* Task statement
Your job is to set down the stretch of entries that opens with the line containing "camera: 30 degrees left, 15 degrees up" and closes with the line containing "to [579 299]". Keep both end lines, copy each exactly, and add nothing.

* Records shown
'''
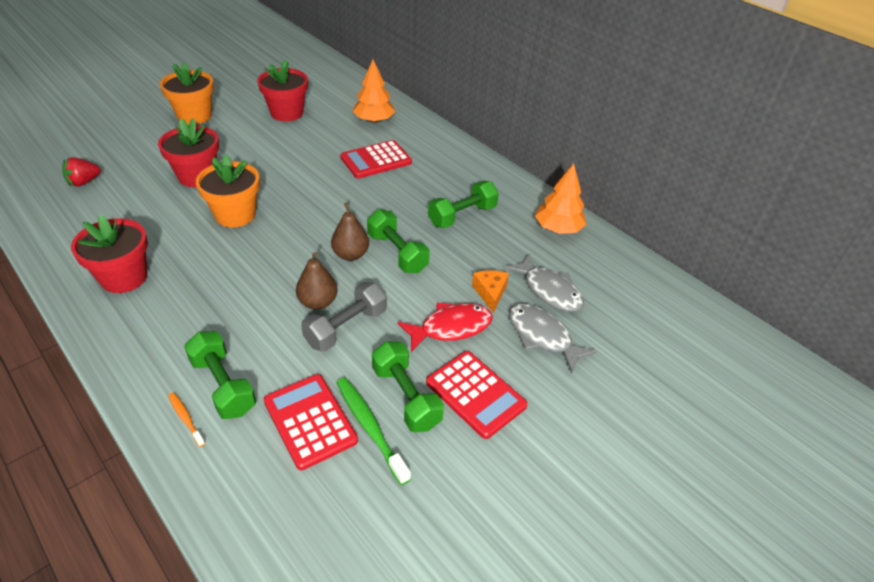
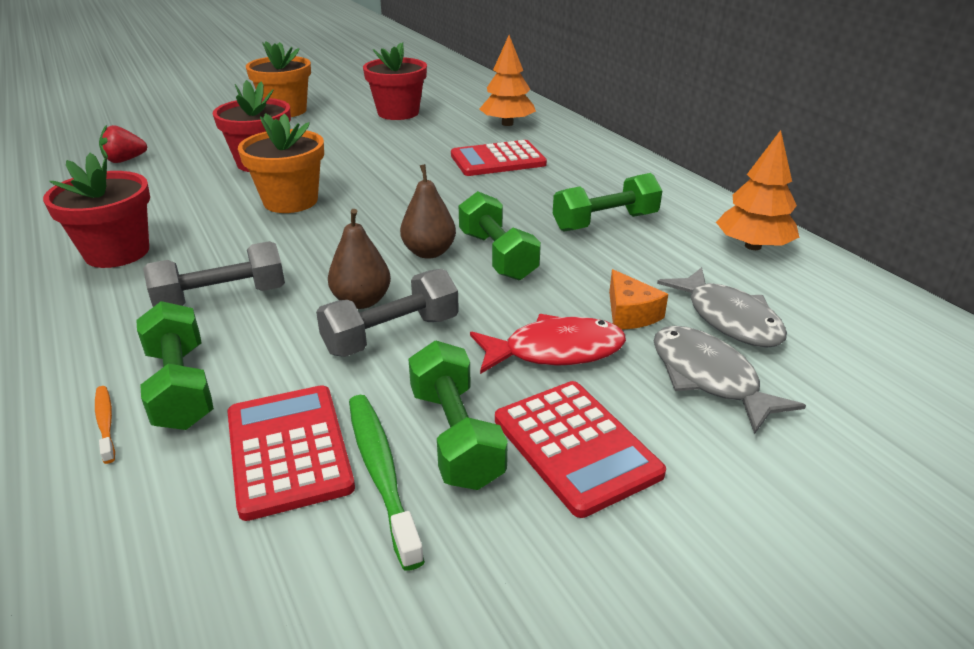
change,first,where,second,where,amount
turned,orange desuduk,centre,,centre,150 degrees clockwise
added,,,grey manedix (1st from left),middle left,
'''
'''
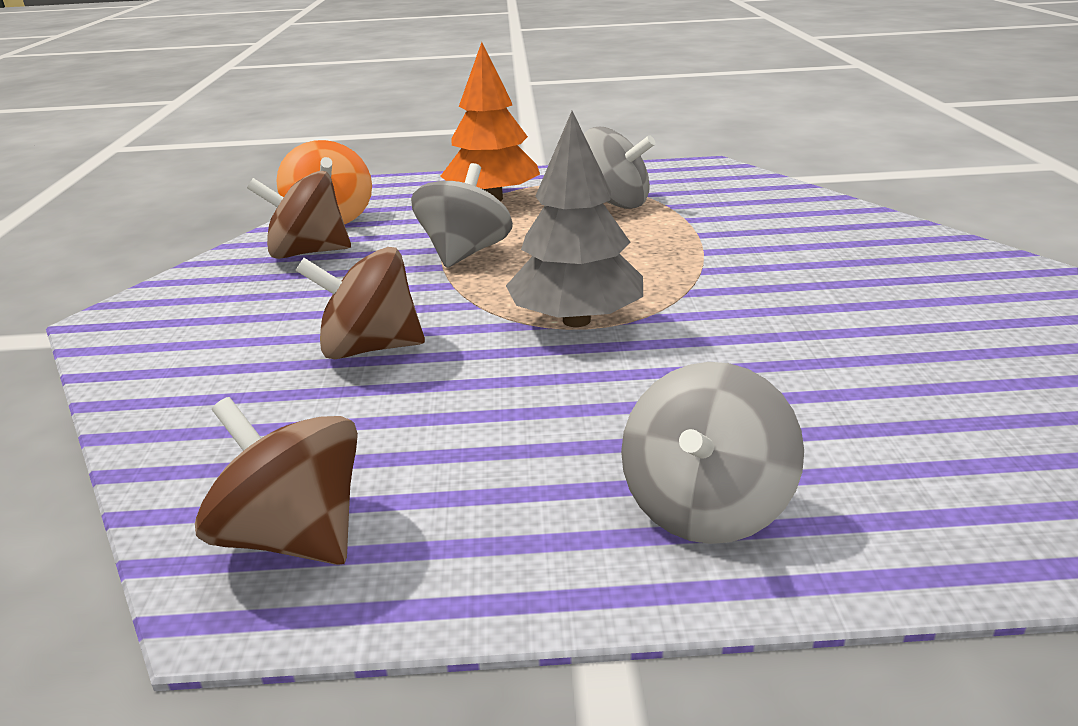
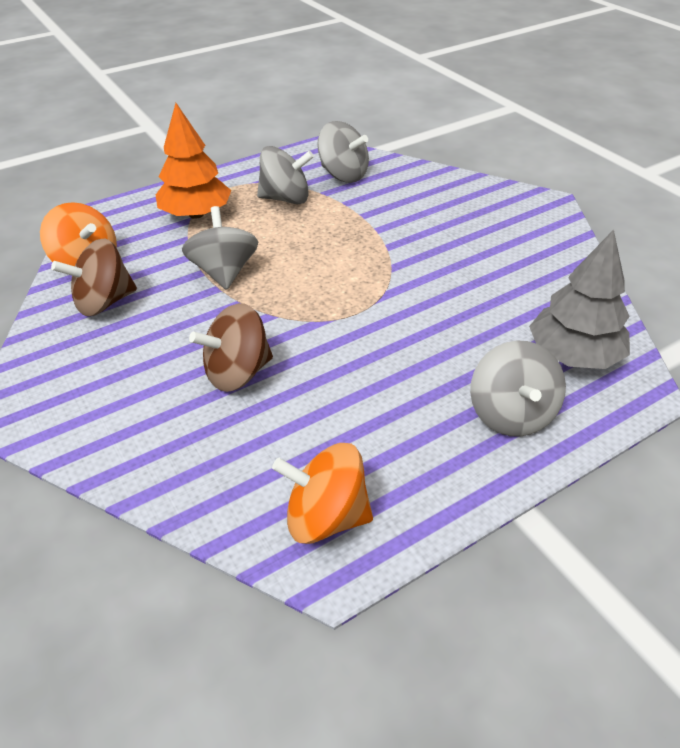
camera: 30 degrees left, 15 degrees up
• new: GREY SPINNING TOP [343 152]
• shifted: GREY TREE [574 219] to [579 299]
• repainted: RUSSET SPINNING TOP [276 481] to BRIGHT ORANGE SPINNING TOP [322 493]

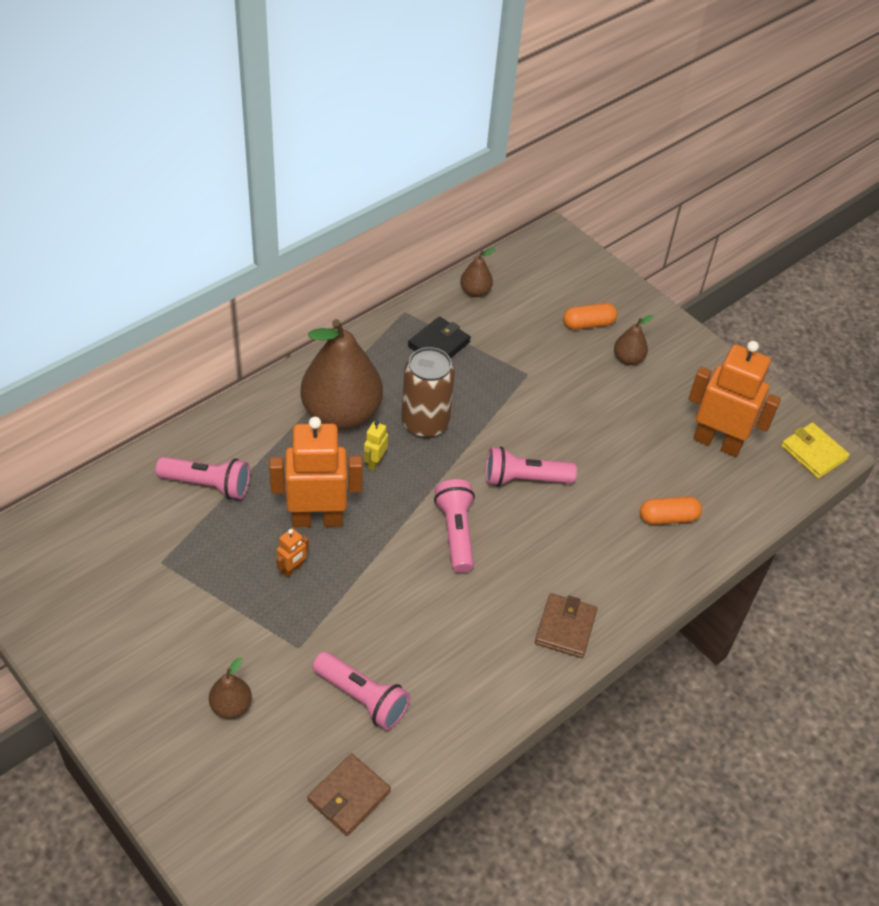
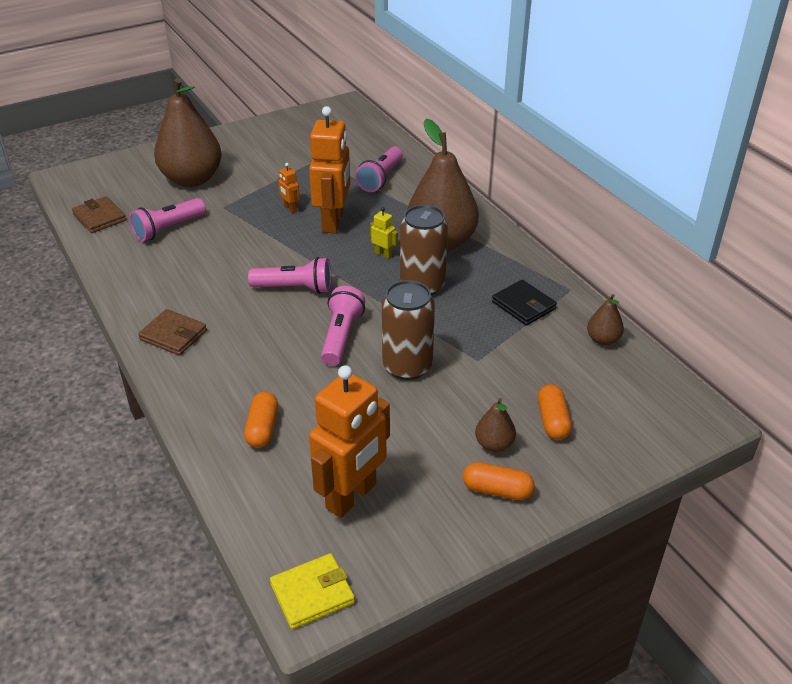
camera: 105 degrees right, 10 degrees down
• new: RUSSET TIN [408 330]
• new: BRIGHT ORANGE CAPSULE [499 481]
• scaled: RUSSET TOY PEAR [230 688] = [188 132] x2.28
'''
* Your response
camera: 30 degrees left, 15 degrees up
• new: GREY SPINNING TOP [343 152]
• shifted: GREY TREE [574 219] to [579 299]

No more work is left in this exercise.